### YOUR GOAL
Locate the string "MOSI" in the listing below. Copy every line where it is found.

### LISTED ENTRIES
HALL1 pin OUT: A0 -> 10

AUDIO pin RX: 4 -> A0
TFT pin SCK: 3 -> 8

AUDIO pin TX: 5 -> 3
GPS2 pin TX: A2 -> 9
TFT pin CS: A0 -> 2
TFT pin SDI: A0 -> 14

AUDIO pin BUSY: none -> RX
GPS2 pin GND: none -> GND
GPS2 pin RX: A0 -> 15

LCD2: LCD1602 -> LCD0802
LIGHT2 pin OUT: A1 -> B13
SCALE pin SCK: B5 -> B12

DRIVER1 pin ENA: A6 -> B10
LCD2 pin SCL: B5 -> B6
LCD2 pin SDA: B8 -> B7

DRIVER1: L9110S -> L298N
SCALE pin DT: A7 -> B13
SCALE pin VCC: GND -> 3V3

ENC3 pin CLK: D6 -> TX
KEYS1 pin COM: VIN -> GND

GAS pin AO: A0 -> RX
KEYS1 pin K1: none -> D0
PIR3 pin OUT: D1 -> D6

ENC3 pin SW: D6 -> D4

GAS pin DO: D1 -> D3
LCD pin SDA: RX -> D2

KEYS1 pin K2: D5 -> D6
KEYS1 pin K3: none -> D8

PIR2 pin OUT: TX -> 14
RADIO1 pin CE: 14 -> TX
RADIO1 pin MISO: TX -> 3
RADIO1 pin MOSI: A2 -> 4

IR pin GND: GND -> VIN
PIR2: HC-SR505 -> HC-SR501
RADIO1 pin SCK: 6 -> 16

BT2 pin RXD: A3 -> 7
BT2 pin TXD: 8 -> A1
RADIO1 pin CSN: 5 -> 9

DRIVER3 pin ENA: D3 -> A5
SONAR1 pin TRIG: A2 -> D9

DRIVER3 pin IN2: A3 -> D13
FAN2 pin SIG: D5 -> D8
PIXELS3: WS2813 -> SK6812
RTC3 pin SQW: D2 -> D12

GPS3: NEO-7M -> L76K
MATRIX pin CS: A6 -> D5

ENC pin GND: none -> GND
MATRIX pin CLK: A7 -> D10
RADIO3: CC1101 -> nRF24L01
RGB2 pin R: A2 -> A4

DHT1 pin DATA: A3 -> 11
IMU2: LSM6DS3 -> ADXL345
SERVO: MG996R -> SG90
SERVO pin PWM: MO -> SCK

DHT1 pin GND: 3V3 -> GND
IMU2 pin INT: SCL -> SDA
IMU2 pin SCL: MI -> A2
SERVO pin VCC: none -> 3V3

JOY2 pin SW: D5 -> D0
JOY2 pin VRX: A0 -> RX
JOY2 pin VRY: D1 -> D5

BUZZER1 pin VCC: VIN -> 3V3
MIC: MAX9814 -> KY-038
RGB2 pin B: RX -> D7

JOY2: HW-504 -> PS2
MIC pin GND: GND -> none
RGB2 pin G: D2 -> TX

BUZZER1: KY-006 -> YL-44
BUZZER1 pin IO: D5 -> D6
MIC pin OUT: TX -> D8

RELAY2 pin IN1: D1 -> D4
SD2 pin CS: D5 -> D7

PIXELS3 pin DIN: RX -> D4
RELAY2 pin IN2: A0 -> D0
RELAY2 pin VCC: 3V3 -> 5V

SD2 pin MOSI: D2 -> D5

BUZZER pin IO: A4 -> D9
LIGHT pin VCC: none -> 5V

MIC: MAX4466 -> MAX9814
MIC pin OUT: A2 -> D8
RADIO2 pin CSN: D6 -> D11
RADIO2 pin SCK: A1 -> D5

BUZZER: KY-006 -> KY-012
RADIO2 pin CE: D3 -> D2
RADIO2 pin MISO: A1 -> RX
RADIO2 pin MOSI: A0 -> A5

### TASK ANSWER
RADIO1 pin MOSI: A2 -> 4
SD2 pin MOSI: D2 -> D5
RADIO2 pin MOSI: A0 -> A5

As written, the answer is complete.